- _EXERCISE MATERIALS_
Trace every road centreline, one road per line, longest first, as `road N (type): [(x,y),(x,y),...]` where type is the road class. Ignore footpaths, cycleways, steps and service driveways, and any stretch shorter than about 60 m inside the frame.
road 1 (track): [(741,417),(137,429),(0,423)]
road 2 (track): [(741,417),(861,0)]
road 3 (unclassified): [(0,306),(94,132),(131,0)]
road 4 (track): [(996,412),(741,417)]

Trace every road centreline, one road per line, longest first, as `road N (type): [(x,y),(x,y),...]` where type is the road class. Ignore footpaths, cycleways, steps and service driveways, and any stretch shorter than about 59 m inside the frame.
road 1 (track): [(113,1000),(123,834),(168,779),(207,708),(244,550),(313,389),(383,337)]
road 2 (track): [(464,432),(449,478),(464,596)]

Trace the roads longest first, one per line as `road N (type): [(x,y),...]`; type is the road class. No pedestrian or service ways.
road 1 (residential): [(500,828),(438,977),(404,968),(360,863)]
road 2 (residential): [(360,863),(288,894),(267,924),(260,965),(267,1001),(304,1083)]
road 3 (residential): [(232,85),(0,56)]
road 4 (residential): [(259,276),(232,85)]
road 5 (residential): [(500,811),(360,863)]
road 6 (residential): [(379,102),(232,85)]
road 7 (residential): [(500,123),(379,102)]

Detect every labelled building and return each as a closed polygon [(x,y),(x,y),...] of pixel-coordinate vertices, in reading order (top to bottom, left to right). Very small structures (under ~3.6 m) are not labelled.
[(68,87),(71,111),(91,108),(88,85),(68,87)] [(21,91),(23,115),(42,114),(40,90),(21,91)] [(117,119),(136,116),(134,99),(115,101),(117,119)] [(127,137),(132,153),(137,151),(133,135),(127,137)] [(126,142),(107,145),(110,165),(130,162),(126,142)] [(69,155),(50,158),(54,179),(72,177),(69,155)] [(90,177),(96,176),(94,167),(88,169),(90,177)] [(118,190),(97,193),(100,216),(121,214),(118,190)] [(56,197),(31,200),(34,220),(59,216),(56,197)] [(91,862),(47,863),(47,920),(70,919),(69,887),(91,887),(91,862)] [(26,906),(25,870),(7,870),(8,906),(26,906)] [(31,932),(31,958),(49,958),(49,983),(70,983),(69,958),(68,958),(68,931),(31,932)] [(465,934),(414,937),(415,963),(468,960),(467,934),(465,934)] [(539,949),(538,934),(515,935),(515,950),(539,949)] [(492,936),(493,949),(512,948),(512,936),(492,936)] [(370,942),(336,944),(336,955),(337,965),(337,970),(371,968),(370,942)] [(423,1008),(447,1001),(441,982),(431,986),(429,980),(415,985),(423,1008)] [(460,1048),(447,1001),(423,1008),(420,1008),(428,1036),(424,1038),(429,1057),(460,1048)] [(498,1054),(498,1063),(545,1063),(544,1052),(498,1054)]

- _WHAT YOU ARE ASKED TO DO_
The response should be an exact copy of all the records above.

- _ANSWER TO THIS EXERCISE_
Trace every road centreline, one road per line, longest first, as `road N (type): [(x,y),(x,y),...]` where type is the road class. Ignore footpaths, cycleways, steps and service driveways, and any stretch shorter than about 60 m inside the frame.
road 1 (track): [(741,417),(137,429),(0,423)]
road 2 (track): [(741,417),(861,0)]
road 3 (unclassified): [(0,306),(94,132),(131,0)]
road 4 (track): [(996,412),(741,417)]

Trace every road centreline, one road per line, longest first, as `road N (type): [(x,y),(x,y),...]` where type is the road class. Ignore footpaths, cycleways, steps and service driveways, and any stretch shorter than about 59 m inside the frame.
road 1 (track): [(113,1000),(123,834),(168,779),(207,708),(244,550),(313,389),(383,337)]
road 2 (track): [(464,432),(449,478),(464,596)]

Trace the roads longest first, one per line as `road N (type): [(x,y),...]`; type is the road class. No pedestrian or service ways.
road 1 (residential): [(500,828),(438,977),(404,968),(360,863)]
road 2 (residential): [(360,863),(288,894),(267,924),(260,965),(267,1001),(304,1083)]
road 3 (residential): [(232,85),(0,56)]
road 4 (residential): [(259,276),(232,85)]
road 5 (residential): [(500,811),(360,863)]
road 6 (residential): [(379,102),(232,85)]
road 7 (residential): [(500,123),(379,102)]

Detect every labelled building and return each as a closed polygon [(x,y),(x,y),...] of pixel-coordinate vertices, in reading order (top to bottom, left to right). Very small structures (under ~3.6 m) are not labelled.
[(68,87),(71,111),(91,108),(88,85),(68,87)] [(21,91),(23,115),(42,114),(40,90),(21,91)] [(117,119),(136,116),(134,99),(115,101),(117,119)] [(127,137),(132,153),(137,151),(133,135),(127,137)] [(126,142),(107,145),(110,165),(130,162),(126,142)] [(69,155),(50,158),(54,179),(72,177),(69,155)] [(90,177),(96,176),(94,167),(88,169),(90,177)] [(118,190),(97,193),(100,216),(121,214),(118,190)] [(56,197),(31,200),(34,220),(59,216),(56,197)] [(91,862),(47,863),(47,920),(70,919),(69,887),(91,887),(91,862)] [(26,906),(25,870),(7,870),(8,906),(26,906)] [(31,932),(31,958),(49,958),(49,983),(70,983),(69,958),(68,958),(68,931),(31,932)] [(465,934),(414,937),(415,963),(468,960),(467,934),(465,934)] [(539,949),(538,934),(515,935),(515,950),(539,949)] [(492,936),(493,949),(512,948),(512,936),(492,936)] [(370,942),(336,944),(336,955),(337,965),(337,970),(371,968),(370,942)] [(423,1008),(447,1001),(441,982),(431,986),(429,980),(415,985),(423,1008)] [(460,1048),(447,1001),(423,1008),(420,1008),(428,1036),(424,1038),(429,1057),(460,1048)] [(498,1054),(498,1063),(545,1063),(544,1052),(498,1054)]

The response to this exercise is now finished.